• _INPUT RECORDS_:
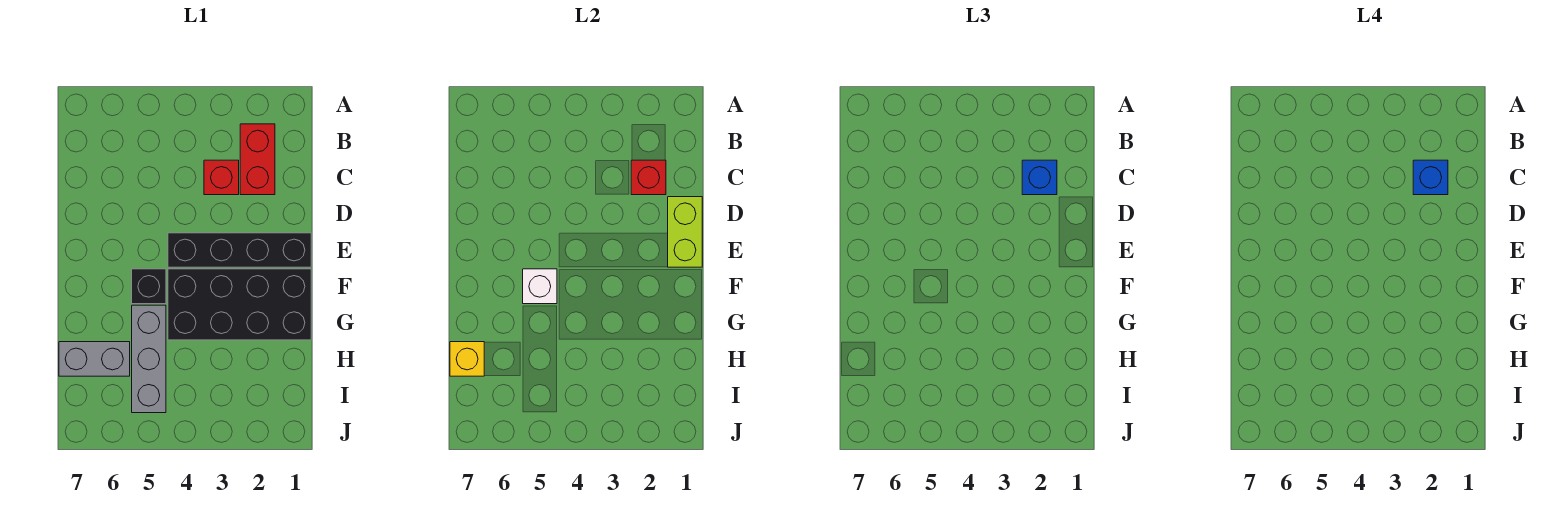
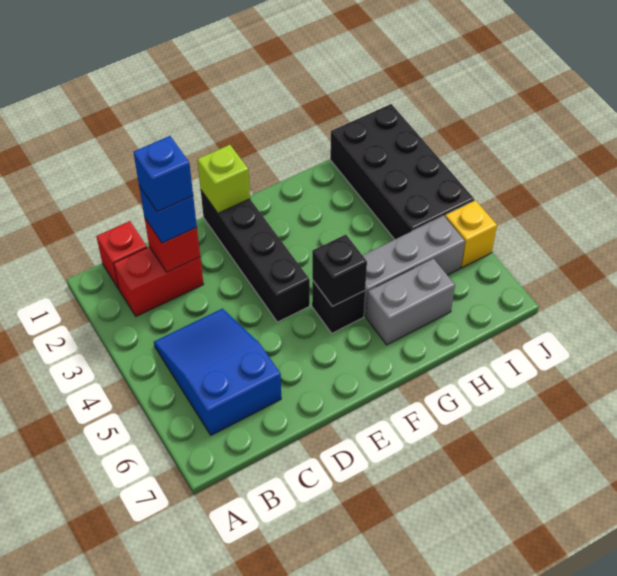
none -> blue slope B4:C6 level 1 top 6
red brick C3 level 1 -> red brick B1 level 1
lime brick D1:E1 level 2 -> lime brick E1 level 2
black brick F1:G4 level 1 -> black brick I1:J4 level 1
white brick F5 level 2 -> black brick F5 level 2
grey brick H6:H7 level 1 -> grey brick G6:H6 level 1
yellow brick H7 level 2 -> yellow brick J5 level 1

...

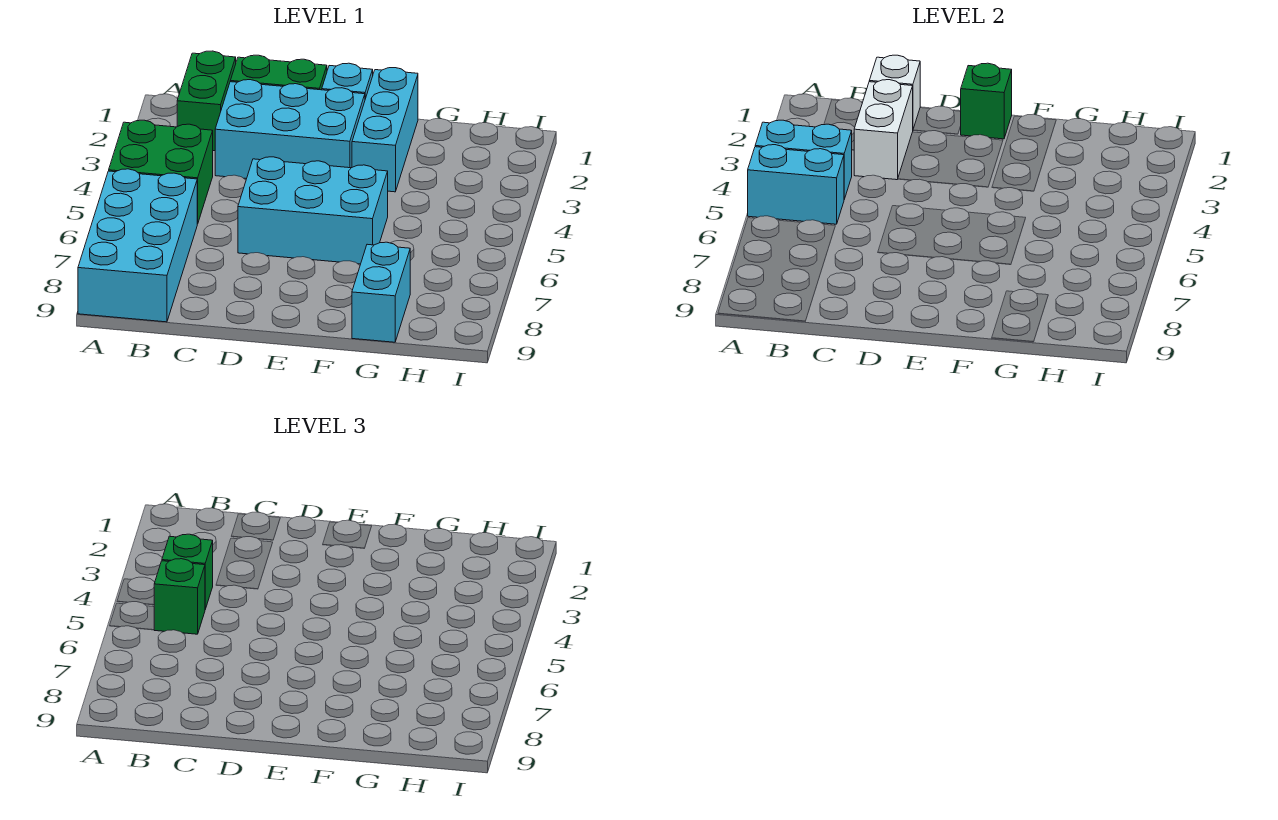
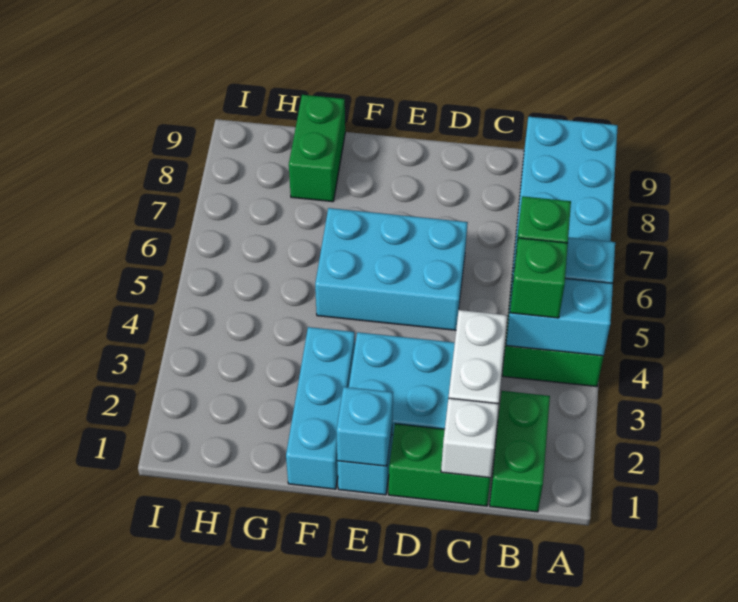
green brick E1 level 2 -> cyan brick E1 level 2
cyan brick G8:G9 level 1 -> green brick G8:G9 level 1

• _WHAT IS BEING ASKED_: When the line with "none -> blue slope B4:C6 level 1 top 6" is reached in the data above, start copying there, and copy each line exactly until the line with "yellow brick H7" has been copied; copy nothing else.

• _REPLY TO THE EXERCISE_:
none -> blue slope B4:C6 level 1 top 6
red brick C3 level 1 -> red brick B1 level 1
lime brick D1:E1 level 2 -> lime brick E1 level 2
black brick F1:G4 level 1 -> black brick I1:J4 level 1
white brick F5 level 2 -> black brick F5 level 2
grey brick H6:H7 level 1 -> grey brick G6:H6 level 1
yellow brick H7 level 2 -> yellow brick J5 level 1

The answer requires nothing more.